## EXERCISE INSTRUCTIONS
Restate the following entries exactly. Keep the pictures out.

(Records drawn from a dataset)
○ ○ ○ ○ ○

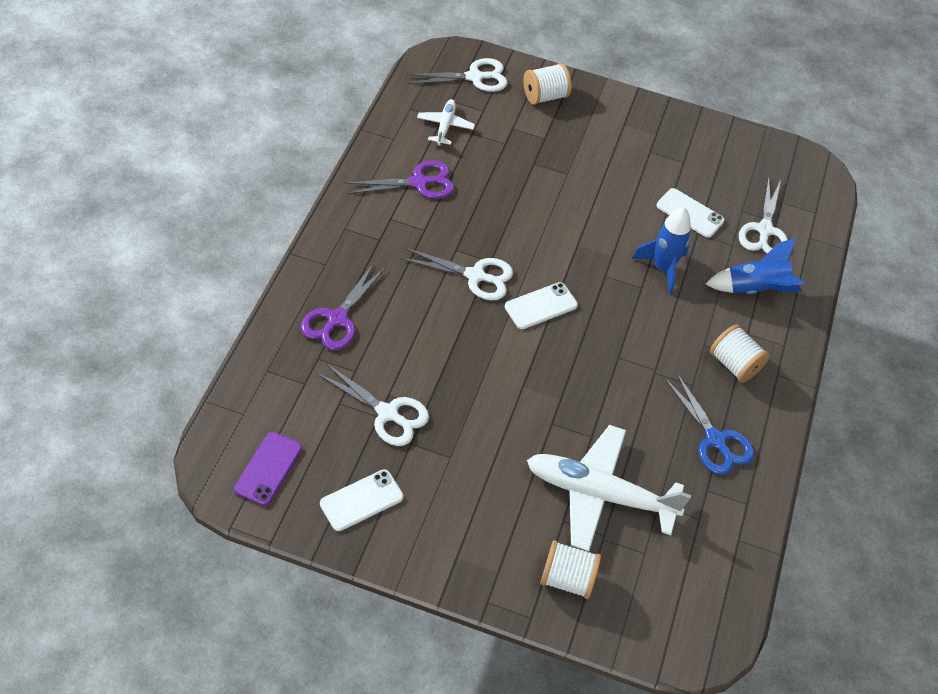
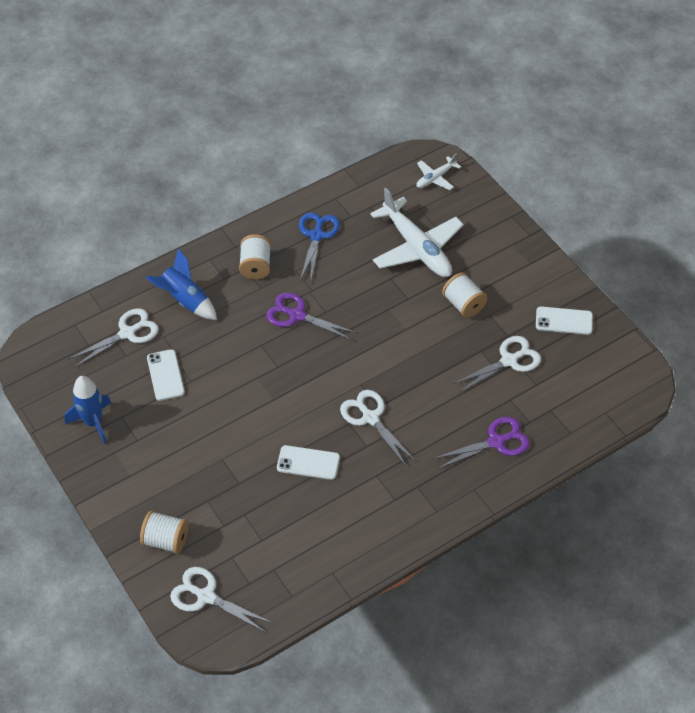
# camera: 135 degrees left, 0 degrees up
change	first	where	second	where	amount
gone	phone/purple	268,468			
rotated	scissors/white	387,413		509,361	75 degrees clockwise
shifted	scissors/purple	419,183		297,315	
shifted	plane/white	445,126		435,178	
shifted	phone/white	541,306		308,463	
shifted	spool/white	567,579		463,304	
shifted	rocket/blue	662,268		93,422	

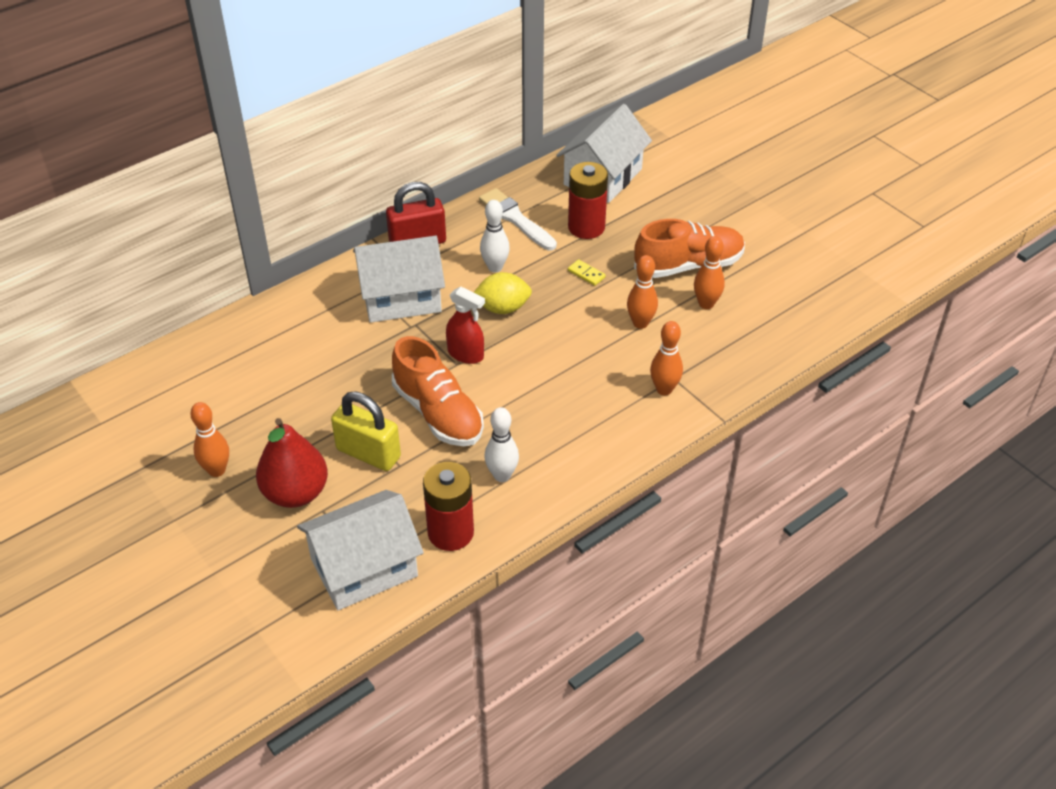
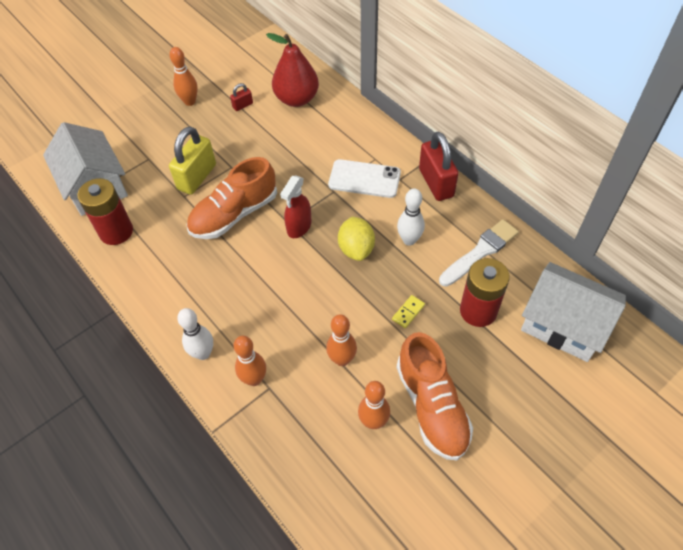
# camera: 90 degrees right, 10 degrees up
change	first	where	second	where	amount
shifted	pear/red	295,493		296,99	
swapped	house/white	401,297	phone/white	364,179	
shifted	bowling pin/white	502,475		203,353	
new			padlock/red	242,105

○ ○ ○ ○ ○

## COMPLETED TASK
# camera: 135 degrees left, 0 degrees up
change	first	where	second	where	amount
gone	phone/purple	268,468			
rotated	scissors/white	387,413		509,361	75 degrees clockwise
shifted	scissors/purple	419,183		297,315	
shifted	plane/white	445,126		435,178	
shifted	phone/white	541,306		308,463	
shifted	spool/white	567,579		463,304	
shifted	rocket/blue	662,268		93,422	

# camera: 90 degrees right, 10 degrees up
change	first	where	second	where	amount
shifted	pear/red	295,493		296,99	
swapped	house/white	401,297	phone/white	364,179	
shifted	bowling pin/white	502,475		203,353	
new			padlock/red	242,105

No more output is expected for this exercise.